Data listing Block Start

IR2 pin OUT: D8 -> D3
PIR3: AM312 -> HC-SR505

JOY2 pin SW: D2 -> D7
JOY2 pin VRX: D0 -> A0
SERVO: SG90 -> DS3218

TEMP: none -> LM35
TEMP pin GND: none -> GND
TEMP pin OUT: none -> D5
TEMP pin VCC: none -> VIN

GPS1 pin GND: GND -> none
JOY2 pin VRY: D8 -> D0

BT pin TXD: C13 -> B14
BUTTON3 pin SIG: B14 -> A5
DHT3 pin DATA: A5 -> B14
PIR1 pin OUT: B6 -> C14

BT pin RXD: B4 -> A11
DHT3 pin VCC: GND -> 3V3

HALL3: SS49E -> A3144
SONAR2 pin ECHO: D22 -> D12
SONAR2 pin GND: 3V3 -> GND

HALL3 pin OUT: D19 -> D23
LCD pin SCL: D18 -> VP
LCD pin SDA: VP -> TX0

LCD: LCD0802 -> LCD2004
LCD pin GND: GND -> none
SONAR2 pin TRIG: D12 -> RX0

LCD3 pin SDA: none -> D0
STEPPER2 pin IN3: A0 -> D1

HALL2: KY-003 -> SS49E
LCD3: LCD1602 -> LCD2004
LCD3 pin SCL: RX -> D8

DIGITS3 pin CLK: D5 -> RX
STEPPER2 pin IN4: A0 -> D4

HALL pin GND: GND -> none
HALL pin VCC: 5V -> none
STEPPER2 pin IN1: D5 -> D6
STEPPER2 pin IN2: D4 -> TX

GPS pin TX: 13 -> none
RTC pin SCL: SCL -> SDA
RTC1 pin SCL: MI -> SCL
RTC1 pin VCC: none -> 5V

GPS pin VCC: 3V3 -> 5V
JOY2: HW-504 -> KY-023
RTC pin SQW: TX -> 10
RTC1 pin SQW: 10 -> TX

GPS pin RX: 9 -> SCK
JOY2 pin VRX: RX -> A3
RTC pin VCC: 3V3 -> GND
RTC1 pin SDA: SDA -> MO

Data listing Block End

§ Assignment
Taking the entries above, write out exactly each line from the one holding "JOY2 pin VRX: D0 -> A0" to the one holding "JOY2 pin VRX: RX -> A3", both included, and stop there.

§ Response area
JOY2 pin VRX: D0 -> A0
SERVO: SG90 -> DS3218

TEMP: none -> LM35
TEMP pin GND: none -> GND
TEMP pin OUT: none -> D5
TEMP pin VCC: none -> VIN

GPS1 pin GND: GND -> none
JOY2 pin VRY: D8 -> D0

BT pin TXD: C13 -> B14
BUTTON3 pin SIG: B14 -> A5
DHT3 pin DATA: A5 -> B14
PIR1 pin OUT: B6 -> C14

BT pin RXD: B4 -> A11
DHT3 pin VCC: GND -> 3V3

HALL3: SS49E -> A3144
SONAR2 pin ECHO: D22 -> D12
SONAR2 pin GND: 3V3 -> GND

HALL3 pin OUT: D19 -> D23
LCD pin SCL: D18 -> VP
LCD pin SDA: VP -> TX0

LCD: LCD0802 -> LCD2004
LCD pin GND: GND -> none
SONAR2 pin TRIG: D12 -> RX0

LCD3 pin SDA: none -> D0
STEPPER2 pin IN3: A0 -> D1

HALL2: KY-003 -> SS49E
LCD3: LCD1602 -> LCD2004
LCD3 pin SCL: RX -> D8

DIGITS3 pin CLK: D5 -> RX
STEPPER2 pin IN4: A0 -> D4

HALL pin GND: GND -> none
HALL pin VCC: 5V -> none
STEPPER2 pin IN1: D5 -> D6
STEPPER2 pin IN2: D4 -> TX

GPS pin TX: 13 -> none
RTC pin SCL: SCL -> SDA
RTC1 pin SCL: MI -> SCL
RTC1 pin VCC: none -> 5V

GPS pin VCC: 3V3 -> 5V
JOY2: HW-504 -> KY-023
RTC pin SQW: TX -> 10
RTC1 pin SQW: 10 -> TX

GPS pin RX: 9 -> SCK
JOY2 pin VRX: RX -> A3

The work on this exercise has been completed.